TASK OBJECTIVE = Output every record exactly, apart from its images.

DATASET EXCERPTS =
........

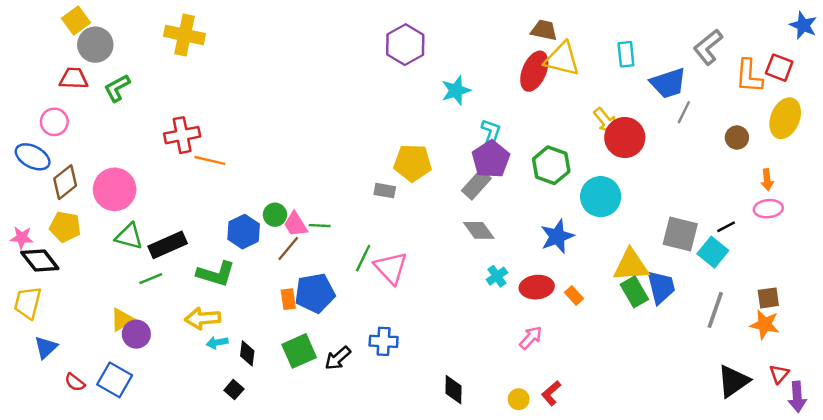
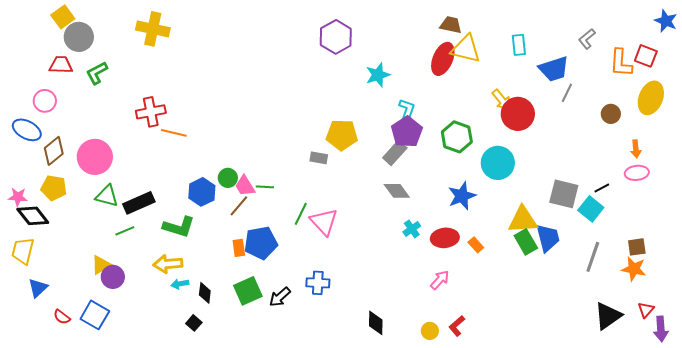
gray L-shape: (708, 47) -> (587, 39), size x0.7

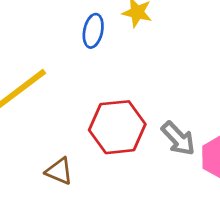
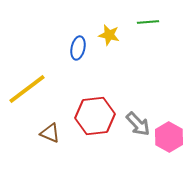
brown triangle: (59, 171) -> (50, 133), moved

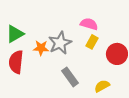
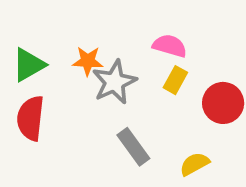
orange star: (41, 48) -> (88, 61), moved

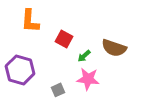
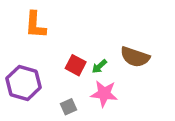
red square: (64, 39) -> (76, 65), moved

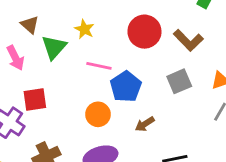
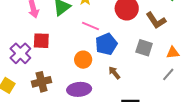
gray square: (179, 81) -> (144, 48), turned 30
brown arrow: (145, 124) -> (114, 73), turned 72

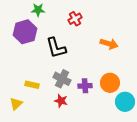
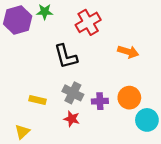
red cross: (75, 19) -> (88, 22), size x1.5
purple hexagon: (25, 32) -> (18, 20), moved
yellow triangle: (16, 104) -> (22, 132), moved

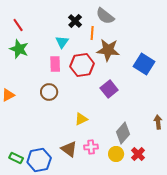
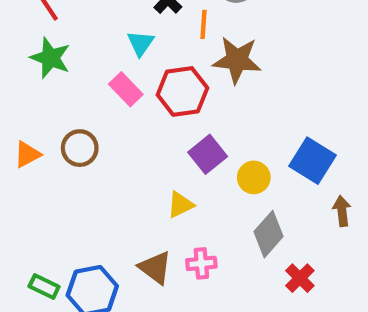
pink rectangle: (55, 64) -> (126, 89), turned -42
blue square: (144, 64) -> (313, 161), moved
purple square: (109, 89) -> (208, 154), moved
brown circle: (49, 92) -> (80, 148), moved
yellow circle: (116, 154) -> (254, 177), moved

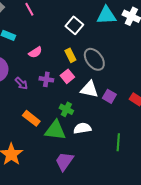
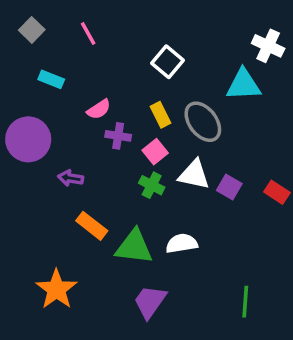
cyan triangle: (106, 15) -> (243, 85), moved
purple cross: (46, 79) -> (118, 136), moved
purple arrow: (21, 83) -> (71, 178), moved, turned 144
green cross: (66, 109) -> (152, 185), moved
green line: (118, 142) -> (245, 302), moved

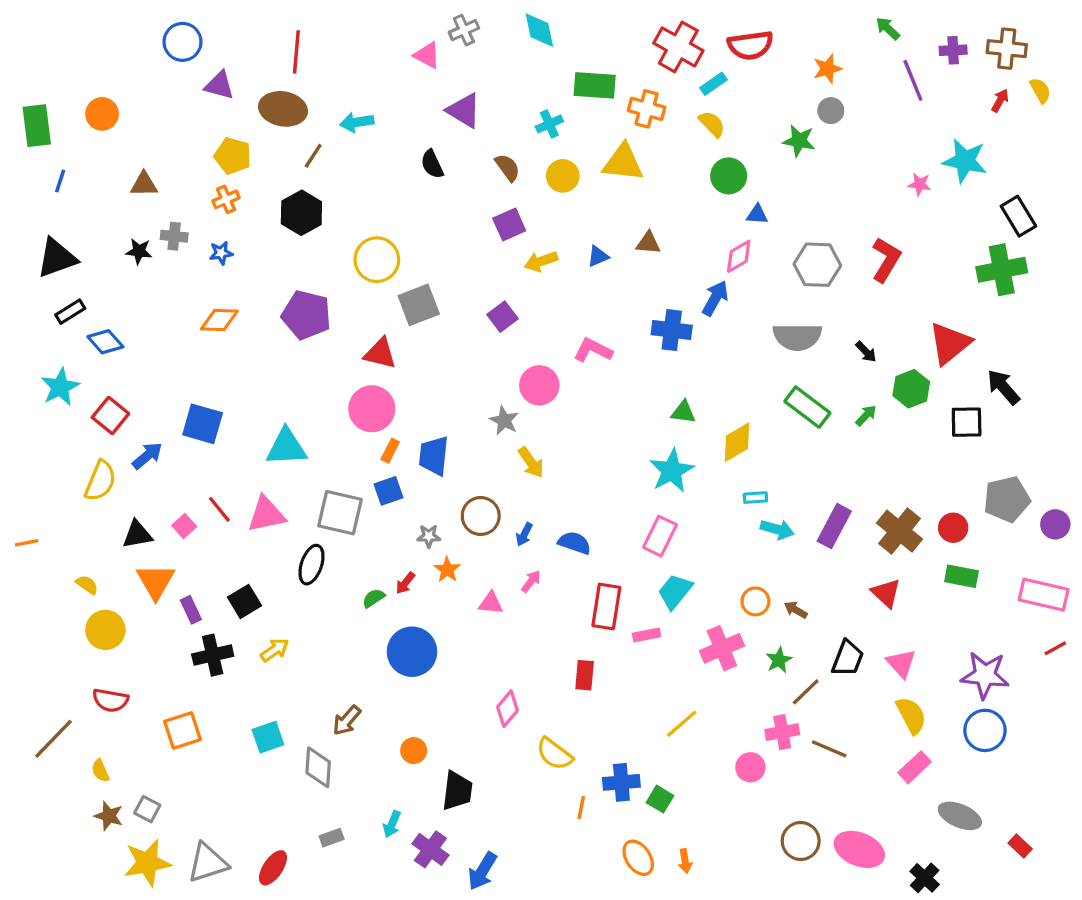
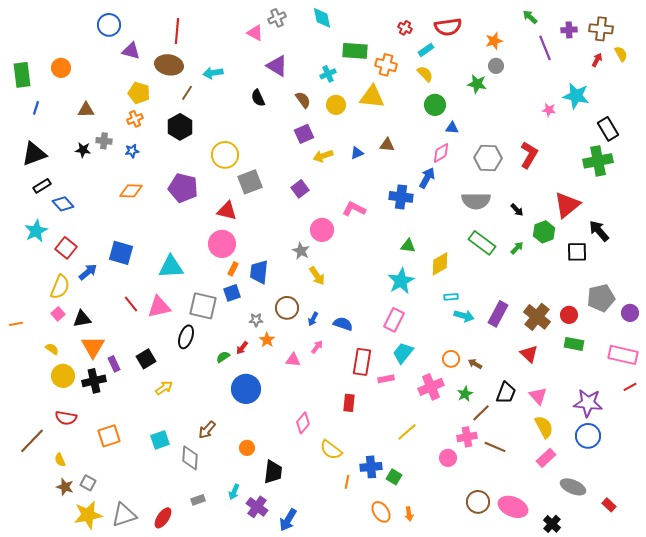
red cross: (678, 47) -> (405, 28), size x0.5
pink square: (184, 526) -> (58, 314), moved
black cross: (213, 655) -> (94, 381), moved

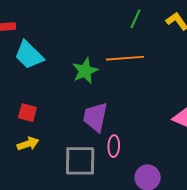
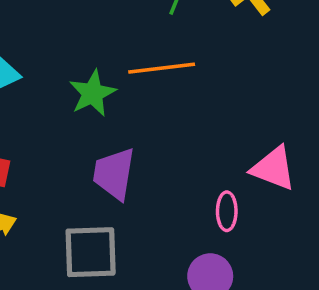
pink ellipse: (114, 146) -> (227, 211), moved

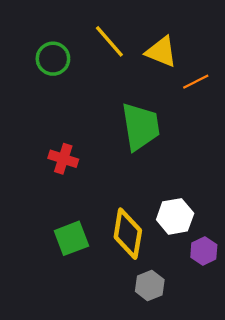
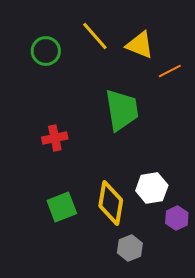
red cross: (63, 159) -> (55, 138), turned -30

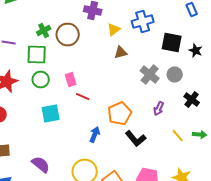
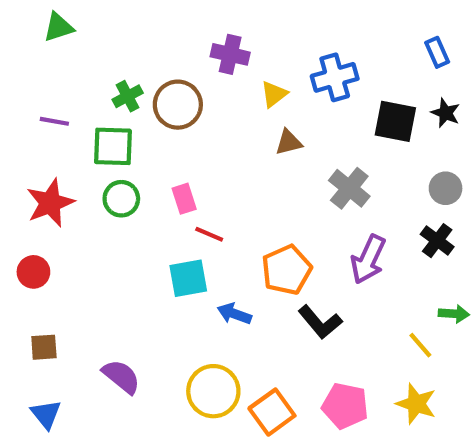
black star: (196, 50) -> (446, 113), moved
gray circle: (175, 74) -> (446, 188), moved
purple arrow: (159, 108) -> (368, 259), size x1.6
cyan square: (51, 114) -> (188, 278), moved
blue arrow: (95, 134) -> (234, 314), turned -91
yellow line: (178, 136) -> (420, 345), moved

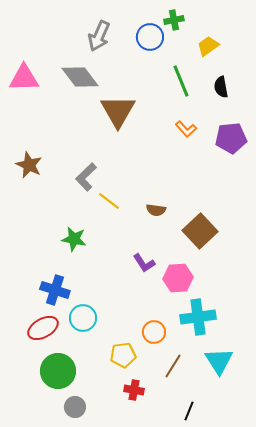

........

RESULT FOR THIS TASK =
gray L-shape: (708, 47) -> (587, 39), size x0.7

brown triangle: (59, 171) -> (50, 133), moved

orange star: (41, 48) -> (88, 61), moved

red square: (64, 39) -> (76, 65), moved

gray square: (179, 81) -> (144, 48), turned 30
brown arrow: (145, 124) -> (114, 73), turned 72

red cross: (75, 19) -> (88, 22), size x1.5
purple hexagon: (25, 32) -> (18, 20), moved
yellow triangle: (16, 104) -> (22, 132), moved

pink rectangle: (55, 64) -> (126, 89), turned -42
blue square: (144, 64) -> (313, 161), moved
purple square: (109, 89) -> (208, 154), moved
brown circle: (49, 92) -> (80, 148), moved
yellow circle: (116, 154) -> (254, 177), moved

cyan triangle: (106, 15) -> (243, 85), moved
purple cross: (46, 79) -> (118, 136), moved
purple arrow: (21, 83) -> (71, 178), moved, turned 144
green cross: (66, 109) -> (152, 185), moved
green line: (118, 142) -> (245, 302), moved

red cross: (678, 47) -> (405, 28), size x0.5
pink square: (184, 526) -> (58, 314), moved
black cross: (213, 655) -> (94, 381), moved

pink ellipse: (114, 146) -> (227, 211), moved

red cross: (63, 159) -> (55, 138), turned -30

black star: (196, 50) -> (446, 113), moved
gray circle: (175, 74) -> (446, 188), moved
purple arrow: (159, 108) -> (368, 259), size x1.6
cyan square: (51, 114) -> (188, 278), moved
blue arrow: (95, 134) -> (234, 314), turned -91
yellow line: (178, 136) -> (420, 345), moved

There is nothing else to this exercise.